TASK DETAILS: Locate every line in the rows below that contains the string "chair", and copy each such line.

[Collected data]
****************************************

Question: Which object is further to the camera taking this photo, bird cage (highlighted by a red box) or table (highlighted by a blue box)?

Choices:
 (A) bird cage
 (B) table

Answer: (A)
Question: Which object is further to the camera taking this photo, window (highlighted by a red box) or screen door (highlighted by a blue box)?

****************************************

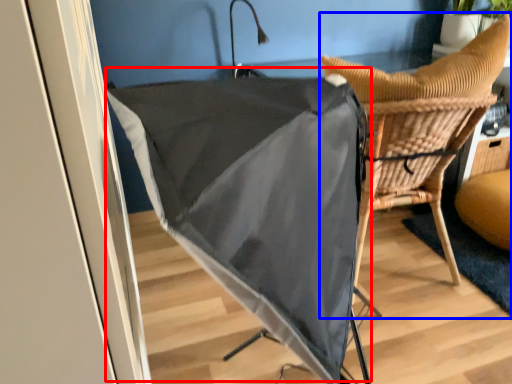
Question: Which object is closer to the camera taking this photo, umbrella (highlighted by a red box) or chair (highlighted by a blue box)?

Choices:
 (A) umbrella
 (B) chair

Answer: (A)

****************************************

SOLUTION:
Question: Which object is closer to the camera taking this photo, umbrella (highlighted by a red box) or chair (highlighted by a blue box)?
 (B) chair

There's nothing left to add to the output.